··· SOURCE RECORDS

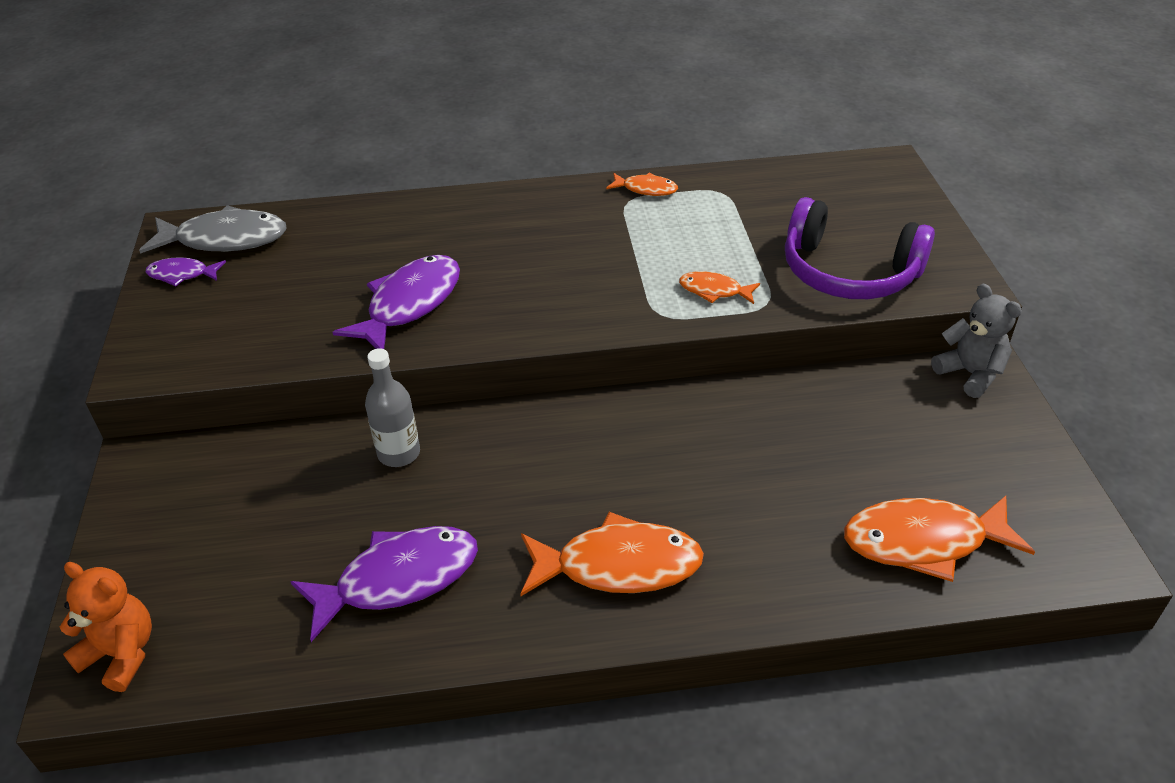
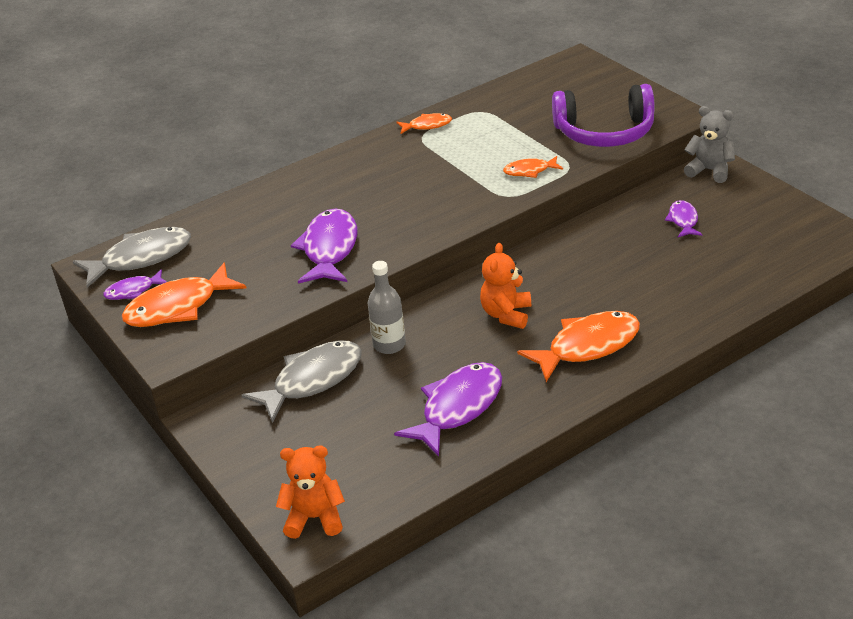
camera: 25 degrees left, 5 degrees down
(283, 462) = (312, 380): none -> grey fish
(559, 472) = (506, 314): none -> orange teddy bear
(881, 432) = (683, 220): none -> purple fish
(923, 542) = (750, 266): orange fish -> orange fish (178, 307)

······

● PROBLEM DETAILS: The entries above should be given again exactly, minus any pictures.

● RESULT BELOW:
camera: 25 degrees left, 5 degrees down
(283, 462) = (312, 380): none -> grey fish
(559, 472) = (506, 314): none -> orange teddy bear
(881, 432) = (683, 220): none -> purple fish
(923, 542) = (750, 266): orange fish -> orange fish (178, 307)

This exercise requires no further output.